EXERCISE INSTRUCTIONS:
Look through the records below for the line with "Legacy vendor.svg: [960,137,1316,299]". Return that line and each one after it up to and including the line with "Fleet: [112,707,141,736] ->", exactly.
----- DATA FOR THE TASK -----
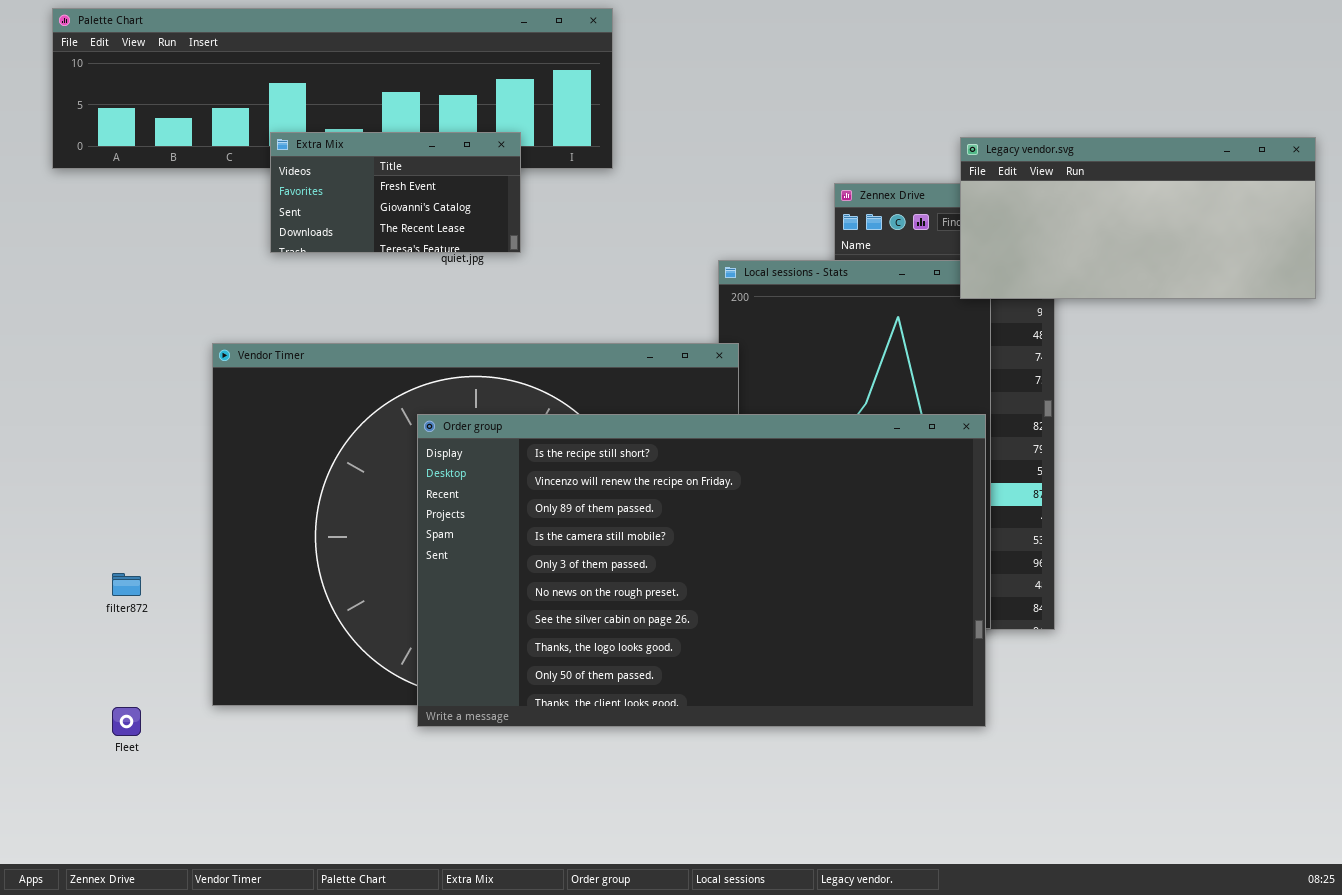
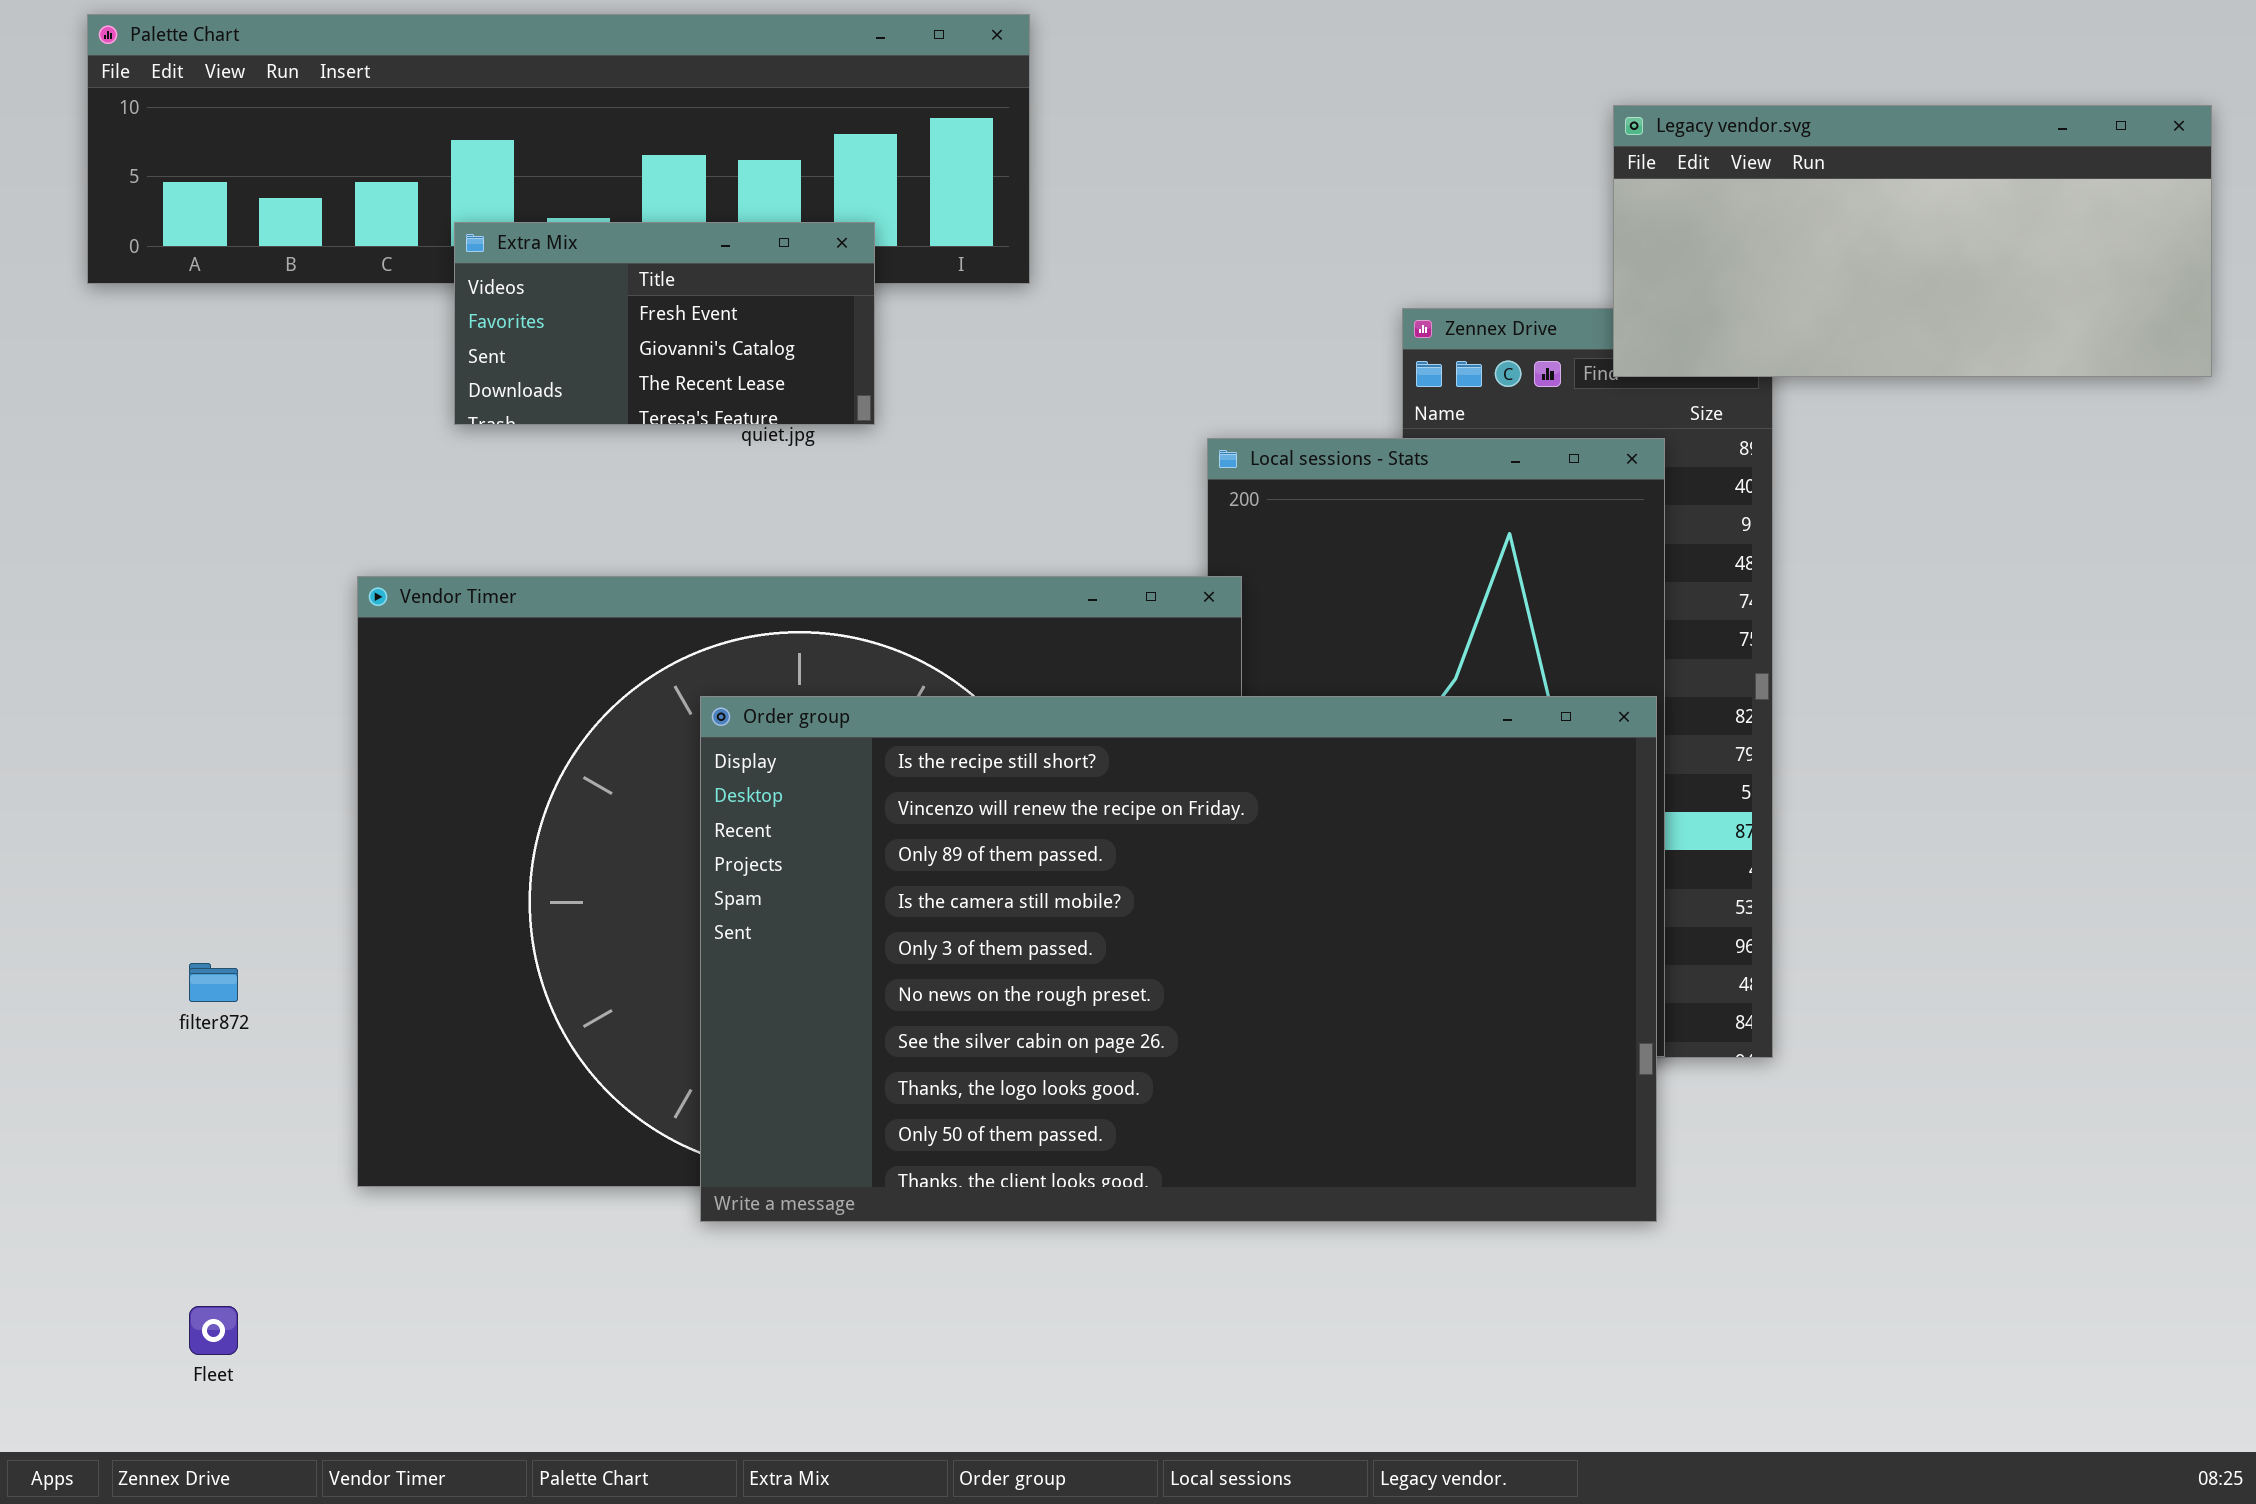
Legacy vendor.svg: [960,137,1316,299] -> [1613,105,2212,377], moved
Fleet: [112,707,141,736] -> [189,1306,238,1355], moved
-----
----- DATA FOR THE TASK -----
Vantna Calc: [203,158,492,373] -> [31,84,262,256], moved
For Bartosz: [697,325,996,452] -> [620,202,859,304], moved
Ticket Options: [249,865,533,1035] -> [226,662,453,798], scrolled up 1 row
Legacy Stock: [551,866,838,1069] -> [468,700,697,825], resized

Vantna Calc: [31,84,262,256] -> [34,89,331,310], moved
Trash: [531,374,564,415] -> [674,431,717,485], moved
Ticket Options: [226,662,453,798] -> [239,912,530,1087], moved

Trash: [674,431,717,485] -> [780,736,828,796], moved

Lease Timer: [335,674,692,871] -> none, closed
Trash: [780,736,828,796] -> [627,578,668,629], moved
-----
TASK RESPONSE:
Legacy vendor.svg: [960,137,1316,299] -> [1613,105,2212,377], moved
Fleet: [112,707,141,736] -> [189,1306,238,1355], moved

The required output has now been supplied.